Recorded information =>
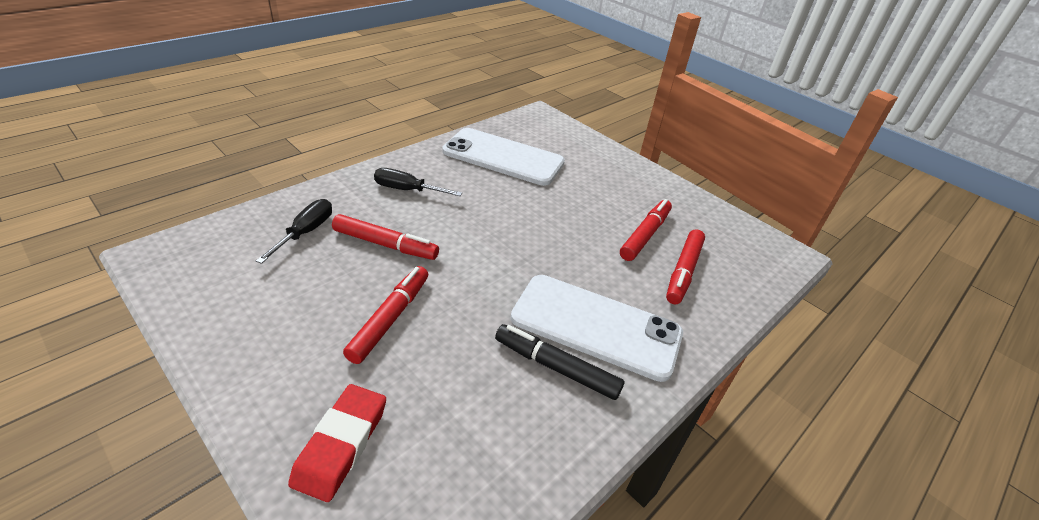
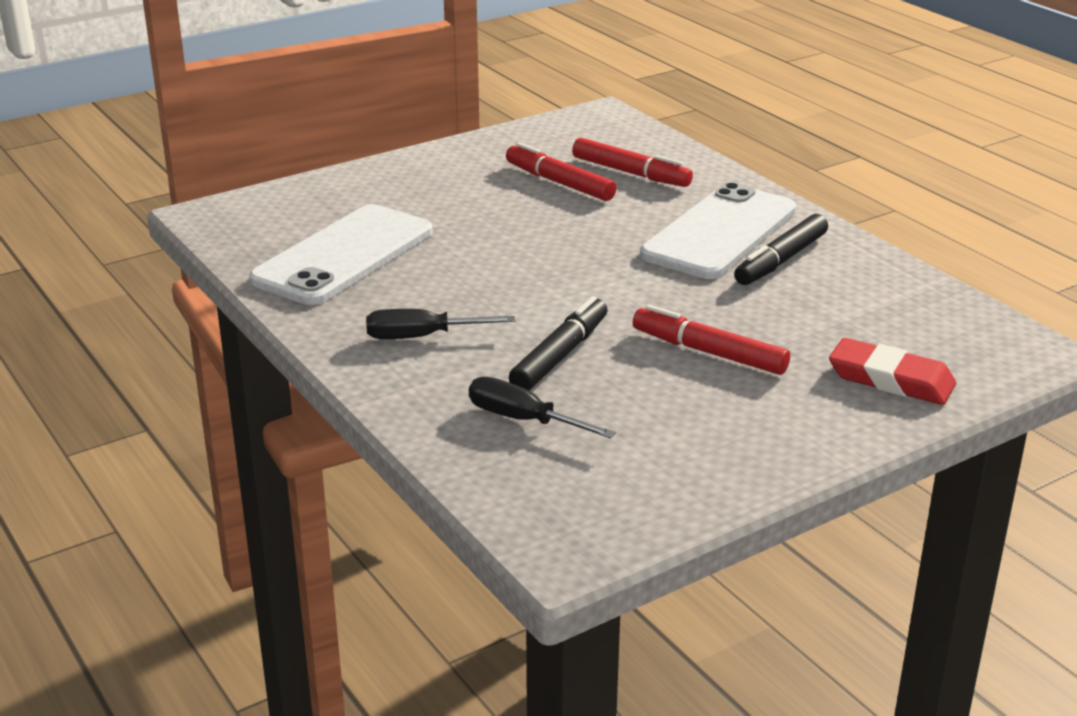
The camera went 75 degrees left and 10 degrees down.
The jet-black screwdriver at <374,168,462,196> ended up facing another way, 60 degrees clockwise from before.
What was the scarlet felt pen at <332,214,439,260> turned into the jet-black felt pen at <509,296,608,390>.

The problem => The answer must be the full listing above, copied exactly, with no pictures in it.

Result of this exercise =>
The camera went 75 degrees left and 10 degrees down.
The jet-black screwdriver at <374,168,462,196> ended up facing another way, 60 degrees clockwise from before.
What was the scarlet felt pen at <332,214,439,260> turned into the jet-black felt pen at <509,296,608,390>.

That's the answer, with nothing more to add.